■ Problem statement:
Using "replaced" as the search string, find the matching lines below and copy them.

---*---

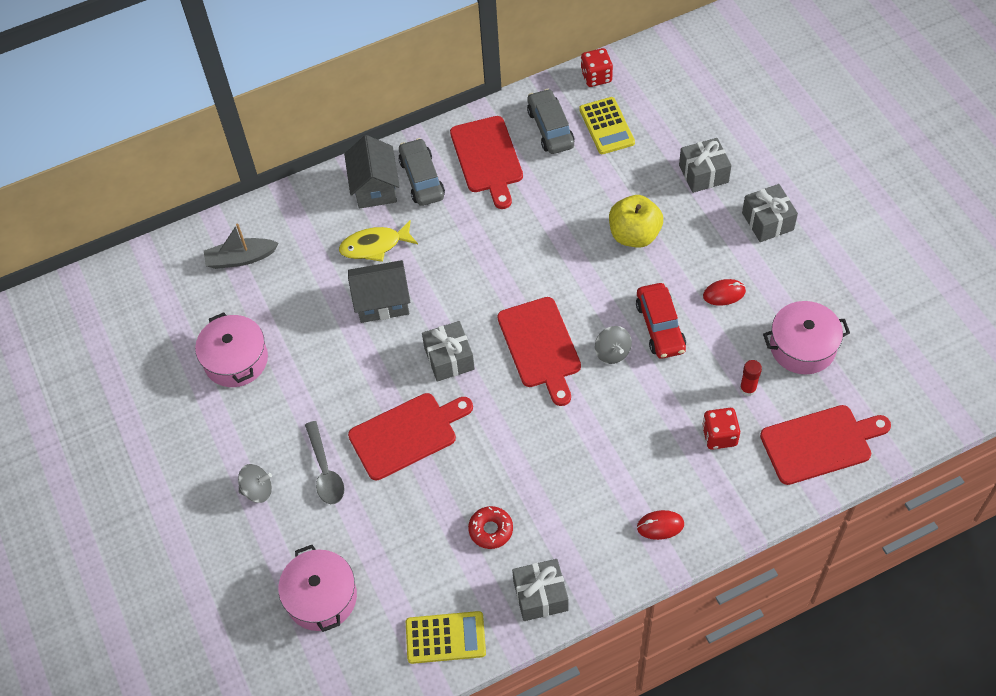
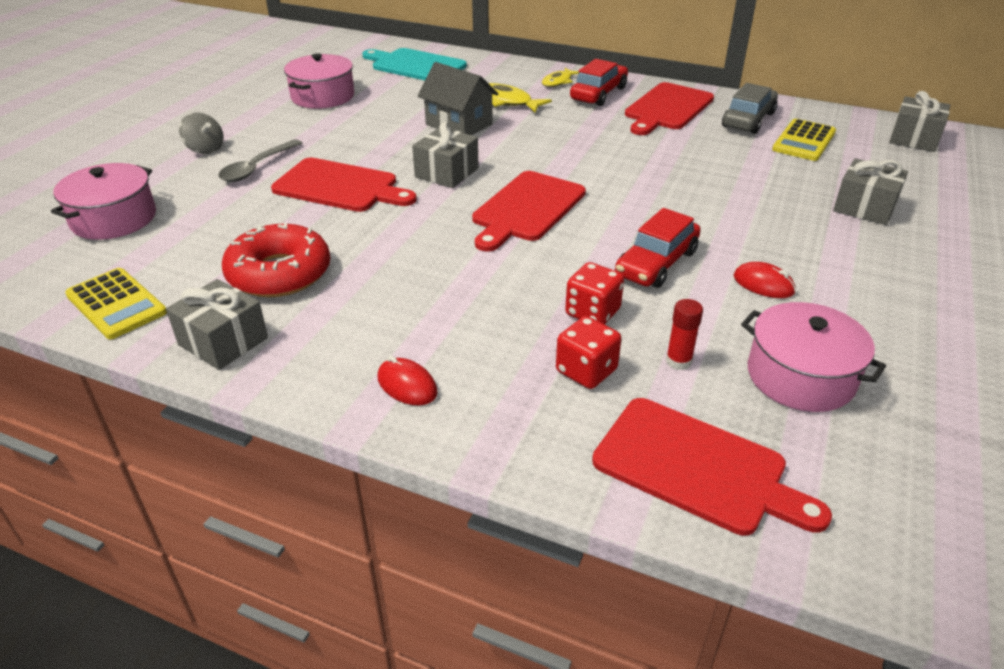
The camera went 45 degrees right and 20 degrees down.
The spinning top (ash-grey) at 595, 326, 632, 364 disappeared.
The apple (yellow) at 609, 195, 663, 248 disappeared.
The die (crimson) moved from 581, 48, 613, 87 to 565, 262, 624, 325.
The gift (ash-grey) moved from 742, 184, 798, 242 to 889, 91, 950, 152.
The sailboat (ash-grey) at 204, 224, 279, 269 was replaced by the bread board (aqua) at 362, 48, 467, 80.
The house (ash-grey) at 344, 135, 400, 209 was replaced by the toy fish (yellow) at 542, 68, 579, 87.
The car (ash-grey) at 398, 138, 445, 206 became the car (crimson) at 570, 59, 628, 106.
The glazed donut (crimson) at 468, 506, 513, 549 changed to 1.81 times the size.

---*---

■ Expected answer:
The sailboat (ash-grey) at 204, 224, 279, 269 was replaced by the bread board (aqua) at 362, 48, 467, 80.
The house (ash-grey) at 344, 135, 400, 209 was replaced by the toy fish (yellow) at 542, 68, 579, 87.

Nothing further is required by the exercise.